[Spatial object tracking data]
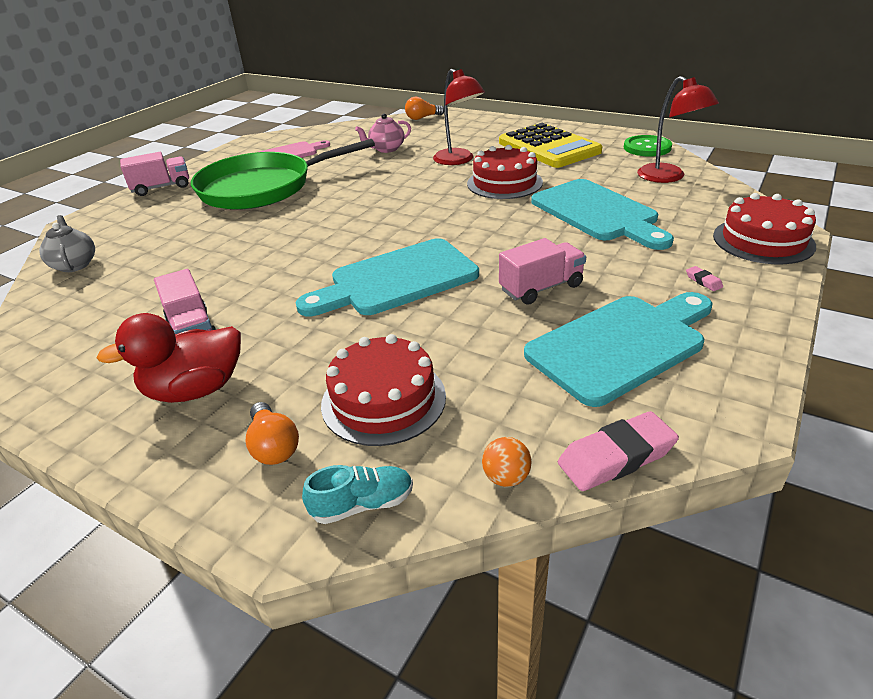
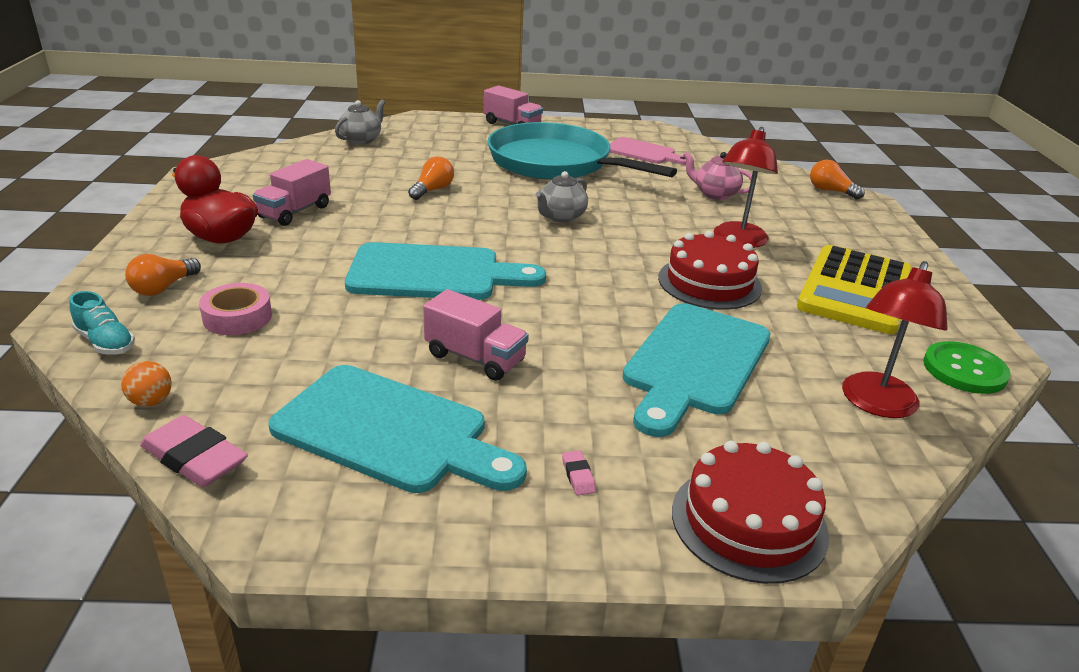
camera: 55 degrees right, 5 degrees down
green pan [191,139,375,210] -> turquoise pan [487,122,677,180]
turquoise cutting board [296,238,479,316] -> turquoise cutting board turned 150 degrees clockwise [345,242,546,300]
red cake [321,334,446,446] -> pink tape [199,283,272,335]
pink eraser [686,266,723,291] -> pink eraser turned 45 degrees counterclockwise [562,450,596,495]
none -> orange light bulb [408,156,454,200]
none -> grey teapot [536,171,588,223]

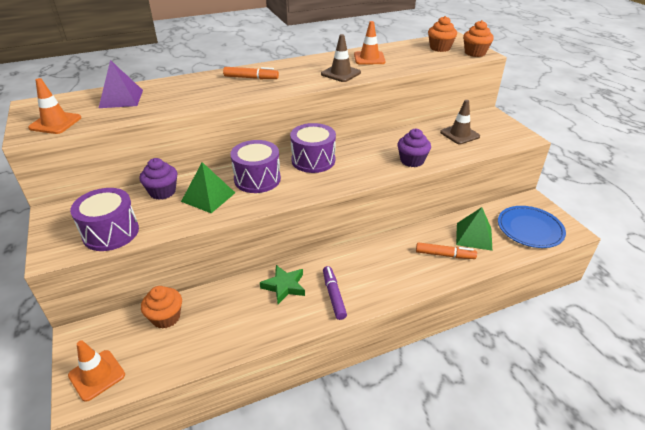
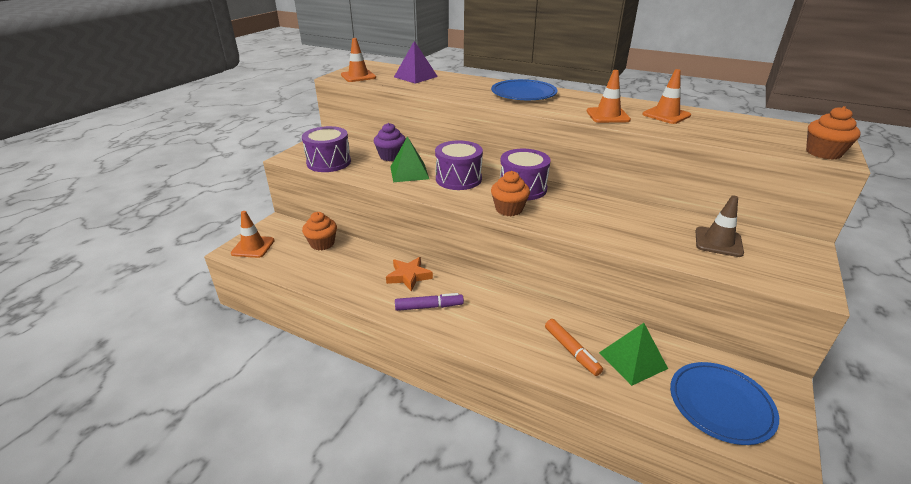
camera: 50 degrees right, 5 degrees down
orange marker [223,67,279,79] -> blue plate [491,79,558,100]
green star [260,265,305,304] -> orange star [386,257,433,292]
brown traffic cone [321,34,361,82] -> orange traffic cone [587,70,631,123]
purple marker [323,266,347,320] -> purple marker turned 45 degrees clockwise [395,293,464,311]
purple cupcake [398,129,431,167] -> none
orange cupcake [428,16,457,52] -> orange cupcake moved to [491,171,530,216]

*WORK REQUEST*.
What is needed here is each line above set down word for word, minus the images.

*ANSWER FOR THE TASK*.
camera: 55 degrees right, 5 degrees down
green pan [191,139,375,210] -> turquoise pan [487,122,677,180]
turquoise cutting board [296,238,479,316] -> turquoise cutting board turned 150 degrees clockwise [345,242,546,300]
red cake [321,334,446,446] -> pink tape [199,283,272,335]
pink eraser [686,266,723,291] -> pink eraser turned 45 degrees counterclockwise [562,450,596,495]
none -> orange light bulb [408,156,454,200]
none -> grey teapot [536,171,588,223]

camera: 50 degrees right, 5 degrees down
orange marker [223,67,279,79] -> blue plate [491,79,558,100]
green star [260,265,305,304] -> orange star [386,257,433,292]
brown traffic cone [321,34,361,82] -> orange traffic cone [587,70,631,123]
purple marker [323,266,347,320] -> purple marker turned 45 degrees clockwise [395,293,464,311]
purple cupcake [398,129,431,167] -> none
orange cupcake [428,16,457,52] -> orange cupcake moved to [491,171,530,216]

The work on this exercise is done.